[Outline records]
┌────────

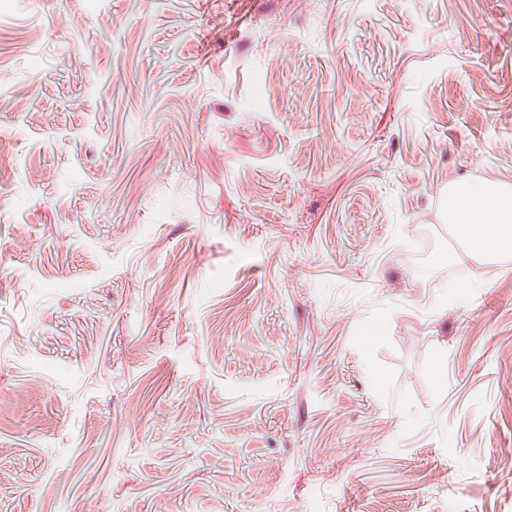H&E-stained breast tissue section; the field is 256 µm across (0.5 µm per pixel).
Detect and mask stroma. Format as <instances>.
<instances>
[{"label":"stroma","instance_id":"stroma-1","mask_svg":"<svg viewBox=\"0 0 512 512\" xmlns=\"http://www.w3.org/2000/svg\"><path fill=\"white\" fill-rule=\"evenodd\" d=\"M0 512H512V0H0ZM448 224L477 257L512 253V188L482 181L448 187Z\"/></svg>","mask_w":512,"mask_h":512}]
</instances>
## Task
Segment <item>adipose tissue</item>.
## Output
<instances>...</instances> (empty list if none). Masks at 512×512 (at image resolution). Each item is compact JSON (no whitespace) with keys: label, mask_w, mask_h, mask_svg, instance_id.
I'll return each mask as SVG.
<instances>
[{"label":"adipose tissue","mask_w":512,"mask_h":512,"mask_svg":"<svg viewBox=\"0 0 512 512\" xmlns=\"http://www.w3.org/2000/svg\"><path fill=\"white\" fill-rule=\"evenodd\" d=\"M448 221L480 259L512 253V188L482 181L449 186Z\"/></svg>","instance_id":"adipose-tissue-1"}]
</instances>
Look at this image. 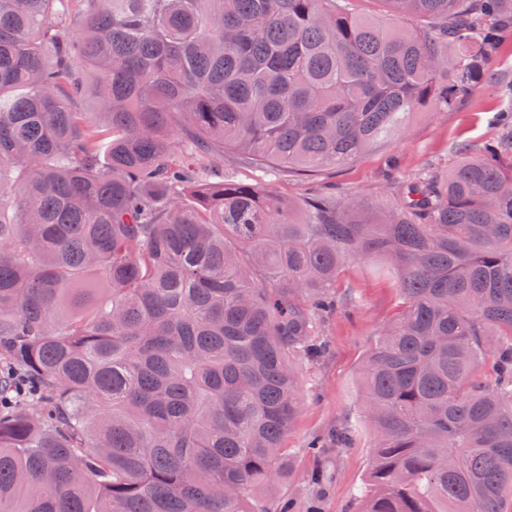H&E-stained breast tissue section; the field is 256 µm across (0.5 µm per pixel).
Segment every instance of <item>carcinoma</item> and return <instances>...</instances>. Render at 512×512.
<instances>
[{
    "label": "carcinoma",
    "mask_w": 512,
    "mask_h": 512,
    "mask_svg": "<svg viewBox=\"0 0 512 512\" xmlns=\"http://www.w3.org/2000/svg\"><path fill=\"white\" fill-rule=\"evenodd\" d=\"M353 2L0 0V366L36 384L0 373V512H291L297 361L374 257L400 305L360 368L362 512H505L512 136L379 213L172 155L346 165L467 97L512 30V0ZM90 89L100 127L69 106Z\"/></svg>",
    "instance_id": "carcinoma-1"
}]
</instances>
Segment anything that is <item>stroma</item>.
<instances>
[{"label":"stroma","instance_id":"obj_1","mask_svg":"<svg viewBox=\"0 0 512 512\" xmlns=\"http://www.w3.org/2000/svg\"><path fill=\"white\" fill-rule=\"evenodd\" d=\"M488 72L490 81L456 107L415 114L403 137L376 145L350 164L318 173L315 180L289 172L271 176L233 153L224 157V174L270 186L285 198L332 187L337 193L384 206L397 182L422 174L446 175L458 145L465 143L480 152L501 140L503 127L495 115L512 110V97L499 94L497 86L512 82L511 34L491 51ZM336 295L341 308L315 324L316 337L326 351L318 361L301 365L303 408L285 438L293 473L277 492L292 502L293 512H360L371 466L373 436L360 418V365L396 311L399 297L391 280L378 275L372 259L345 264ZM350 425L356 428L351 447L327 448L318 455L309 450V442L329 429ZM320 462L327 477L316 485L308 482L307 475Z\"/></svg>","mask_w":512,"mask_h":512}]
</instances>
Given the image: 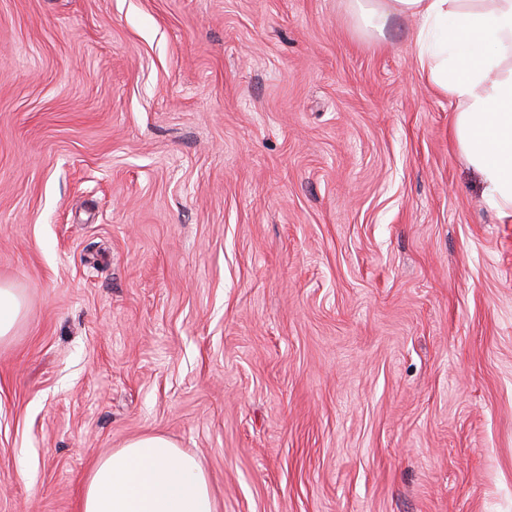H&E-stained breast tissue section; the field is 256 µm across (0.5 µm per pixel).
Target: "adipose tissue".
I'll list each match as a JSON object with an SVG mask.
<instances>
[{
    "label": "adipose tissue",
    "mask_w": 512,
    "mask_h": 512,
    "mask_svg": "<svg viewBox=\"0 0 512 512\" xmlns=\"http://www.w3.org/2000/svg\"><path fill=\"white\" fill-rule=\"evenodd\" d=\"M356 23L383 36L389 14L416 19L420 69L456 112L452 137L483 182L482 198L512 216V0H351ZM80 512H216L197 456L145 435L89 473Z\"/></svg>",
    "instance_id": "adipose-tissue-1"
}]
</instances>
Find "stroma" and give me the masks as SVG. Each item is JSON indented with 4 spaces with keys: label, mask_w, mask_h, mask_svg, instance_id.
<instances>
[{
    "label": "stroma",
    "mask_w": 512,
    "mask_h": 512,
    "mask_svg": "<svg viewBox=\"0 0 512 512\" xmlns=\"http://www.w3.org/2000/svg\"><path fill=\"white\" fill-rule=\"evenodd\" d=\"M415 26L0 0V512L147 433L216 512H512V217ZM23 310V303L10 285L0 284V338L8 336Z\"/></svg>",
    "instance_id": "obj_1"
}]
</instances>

└────────

» **Work required**:
From the line containing "spaces with keys: label, mask_w, mask_h, mask_svg, instance_id." to the last line of the material, please quote every line exactly and only those.

» **Output of the exercise**:
Find "stroma" and give me the masks as SVG. Each item is JSON indented with 4 spaces with keys: label, mask_w, mask_h, mask_svg, instance_id.
<instances>
[{
    "label": "stroma",
    "mask_w": 512,
    "mask_h": 512,
    "mask_svg": "<svg viewBox=\"0 0 512 512\" xmlns=\"http://www.w3.org/2000/svg\"><path fill=\"white\" fill-rule=\"evenodd\" d=\"M415 26L0 0V512L147 433L216 512H512V217ZM23 310V303L10 285L0 284V338L8 336Z\"/></svg>",
    "instance_id": "obj_1"
}]
</instances>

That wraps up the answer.